#### [EXERCISE AIM]
Where the data below contains pictures, omit them; output the rest word for word.

#### [DATA RECORDS]
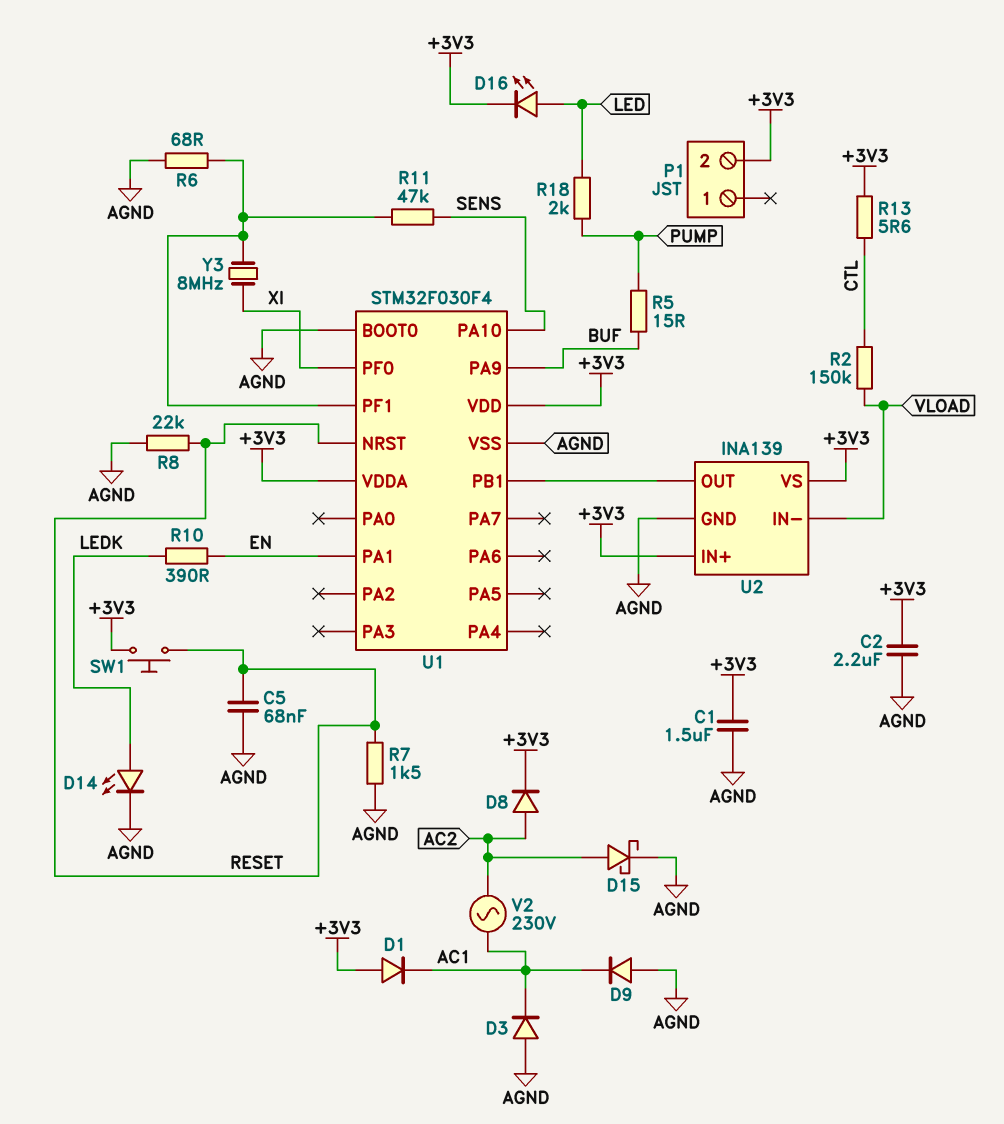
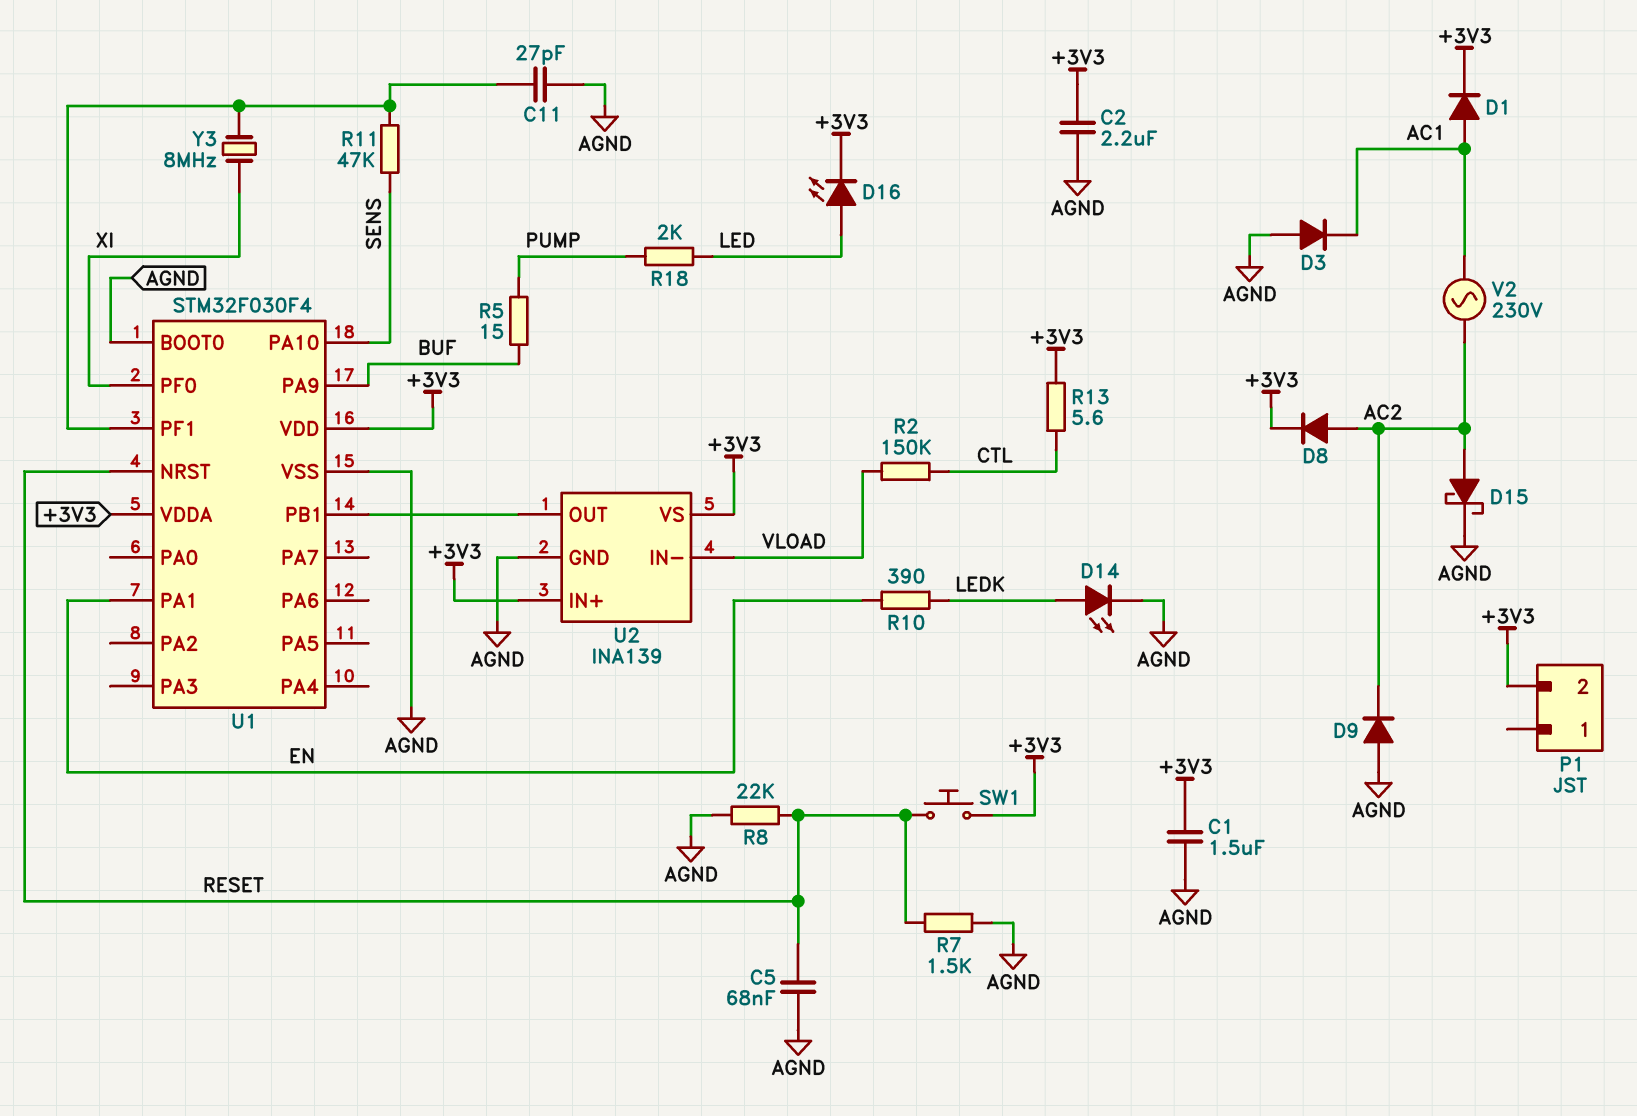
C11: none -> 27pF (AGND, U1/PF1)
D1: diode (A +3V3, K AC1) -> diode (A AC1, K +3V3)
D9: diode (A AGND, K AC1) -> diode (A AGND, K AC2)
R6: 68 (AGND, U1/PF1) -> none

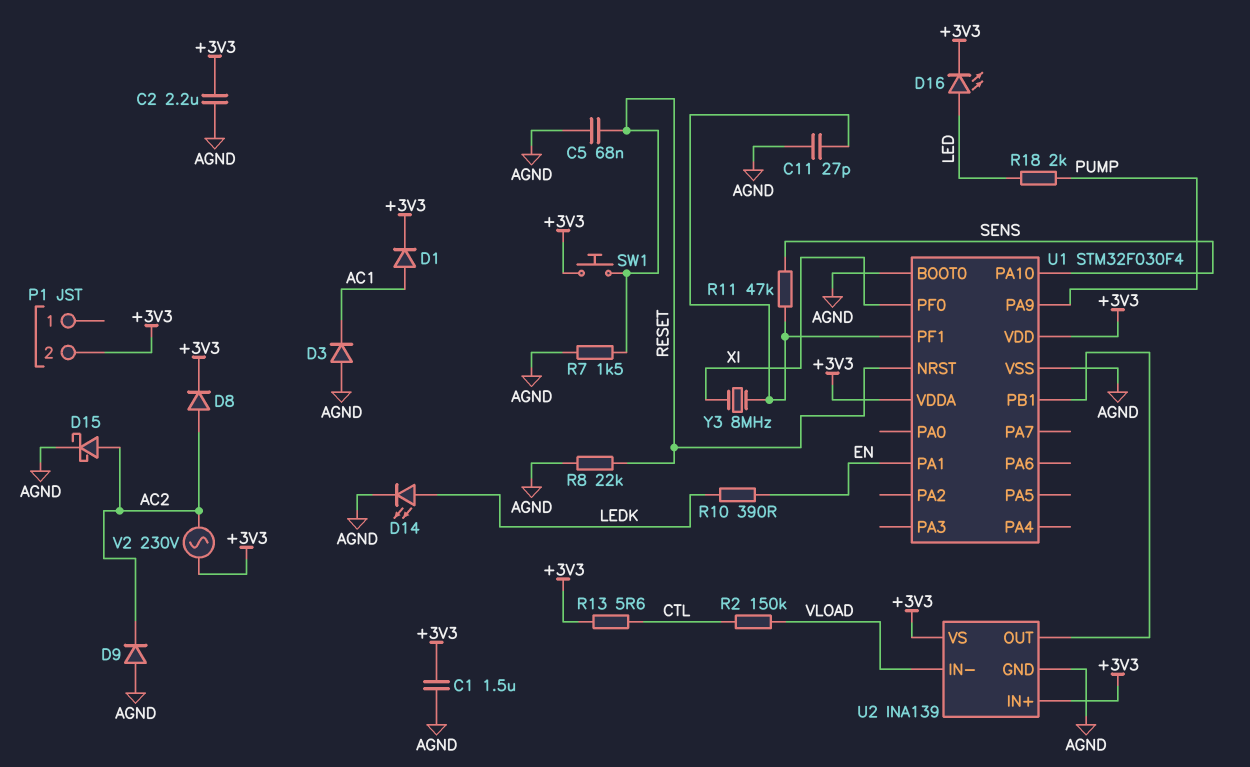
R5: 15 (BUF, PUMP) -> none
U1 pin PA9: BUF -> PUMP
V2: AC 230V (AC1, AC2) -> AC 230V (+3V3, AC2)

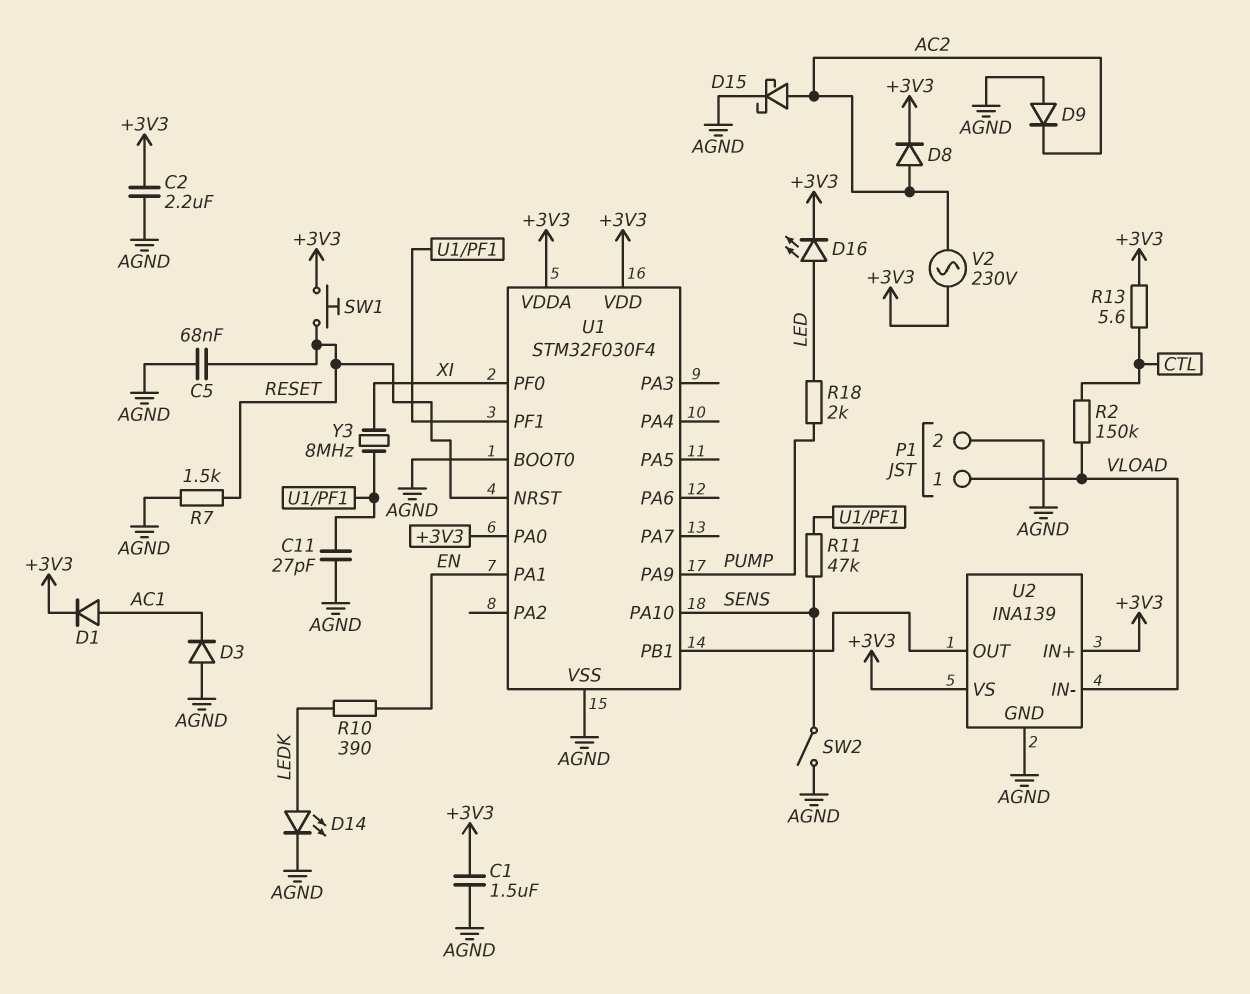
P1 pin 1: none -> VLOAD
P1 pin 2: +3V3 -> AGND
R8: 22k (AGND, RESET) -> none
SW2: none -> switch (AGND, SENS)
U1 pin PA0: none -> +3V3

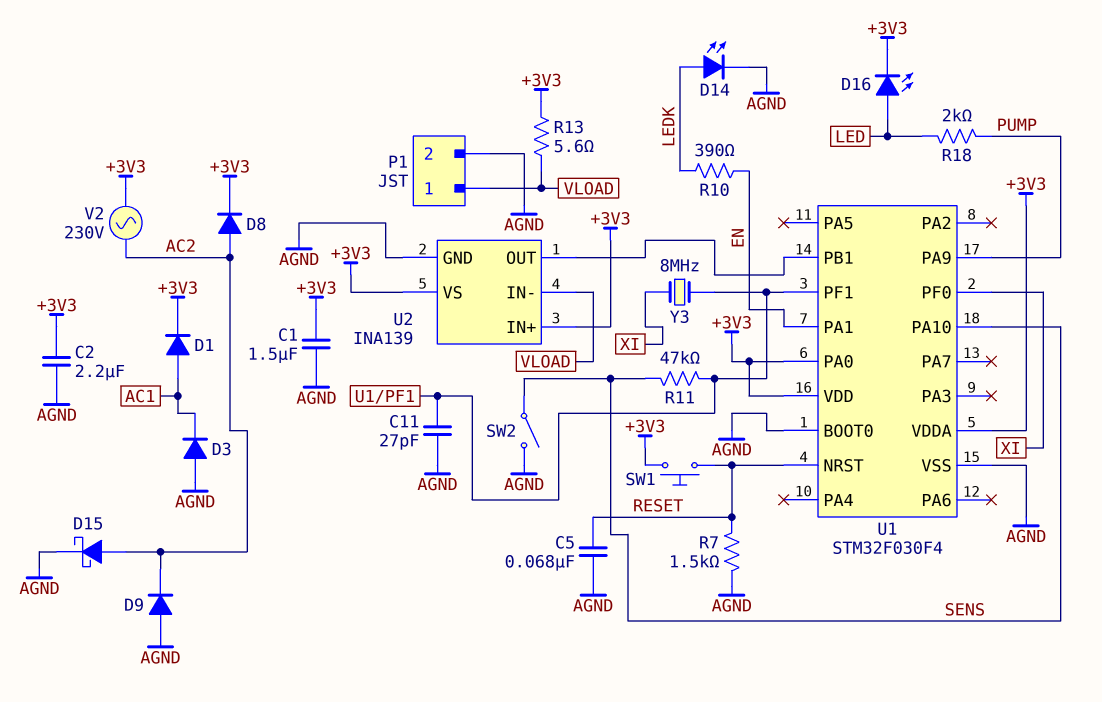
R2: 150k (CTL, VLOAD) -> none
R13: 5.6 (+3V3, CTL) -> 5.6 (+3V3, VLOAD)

#### [ANSWER TO THIS PROBLEM]
C11: none -> 27pF (AGND, U1/PF1)
D1: diode (A +3V3, K AC1) -> diode (A AC1, K +3V3)
D9: diode (A AGND, K AC1) -> diode (A AGND, K AC2)
R6: 68 (AGND, U1/PF1) -> none

R5: 15 (BUF, PUMP) -> none
U1 pin PA9: BUF -> PUMP
V2: AC 230V (AC1, AC2) -> AC 230V (+3V3, AC2)

P1 pin 1: none -> VLOAD
P1 pin 2: +3V3 -> AGND
R8: 22k (AGND, RESET) -> none
SW2: none -> switch (AGND, SENS)
U1 pin PA0: none -> +3V3

R2: 150k (CTL, VLOAD) -> none
R13: 5.6 (+3V3, CTL) -> 5.6 (+3V3, VLOAD)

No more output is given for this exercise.